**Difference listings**
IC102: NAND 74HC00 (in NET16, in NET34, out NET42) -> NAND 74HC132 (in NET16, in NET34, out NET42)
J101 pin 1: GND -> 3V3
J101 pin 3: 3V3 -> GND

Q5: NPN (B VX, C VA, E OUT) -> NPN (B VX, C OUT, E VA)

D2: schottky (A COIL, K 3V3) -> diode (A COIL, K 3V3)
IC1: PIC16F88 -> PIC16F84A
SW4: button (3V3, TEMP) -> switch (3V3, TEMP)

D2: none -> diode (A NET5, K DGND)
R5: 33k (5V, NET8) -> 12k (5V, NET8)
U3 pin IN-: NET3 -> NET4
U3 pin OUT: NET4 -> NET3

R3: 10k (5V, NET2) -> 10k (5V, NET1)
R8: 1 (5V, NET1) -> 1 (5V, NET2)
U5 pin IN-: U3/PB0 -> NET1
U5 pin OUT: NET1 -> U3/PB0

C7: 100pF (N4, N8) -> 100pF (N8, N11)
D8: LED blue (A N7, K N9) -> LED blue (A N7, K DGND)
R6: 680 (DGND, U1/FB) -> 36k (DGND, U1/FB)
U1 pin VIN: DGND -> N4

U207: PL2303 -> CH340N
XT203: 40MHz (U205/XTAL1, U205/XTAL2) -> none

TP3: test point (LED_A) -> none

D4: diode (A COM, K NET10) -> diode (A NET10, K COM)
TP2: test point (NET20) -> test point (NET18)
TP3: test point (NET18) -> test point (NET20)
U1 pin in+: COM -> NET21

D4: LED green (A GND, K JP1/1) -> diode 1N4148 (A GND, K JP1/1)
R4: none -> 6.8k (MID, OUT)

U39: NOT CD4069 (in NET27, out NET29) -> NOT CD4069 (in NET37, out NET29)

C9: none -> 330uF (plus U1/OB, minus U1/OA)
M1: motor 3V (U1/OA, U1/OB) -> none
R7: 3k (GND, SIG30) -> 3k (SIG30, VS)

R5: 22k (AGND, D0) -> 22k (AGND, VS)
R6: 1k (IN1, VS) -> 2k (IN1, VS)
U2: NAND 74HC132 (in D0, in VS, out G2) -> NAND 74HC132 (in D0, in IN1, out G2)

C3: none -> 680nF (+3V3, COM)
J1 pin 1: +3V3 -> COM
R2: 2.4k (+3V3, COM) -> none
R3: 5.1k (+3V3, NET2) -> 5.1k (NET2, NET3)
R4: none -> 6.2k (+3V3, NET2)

**Required action**
Go over the data above and copy every line that has the word "DGND" in it.

**Solution to this task**
D2: none -> diode (A NET5, K DGND)
D8: LED blue (A N7, K N9) -> LED blue (A N7, K DGND)
R6: 680 (DGND, U1/FB) -> 36k (DGND, U1/FB)
U1 pin VIN: DGND -> N4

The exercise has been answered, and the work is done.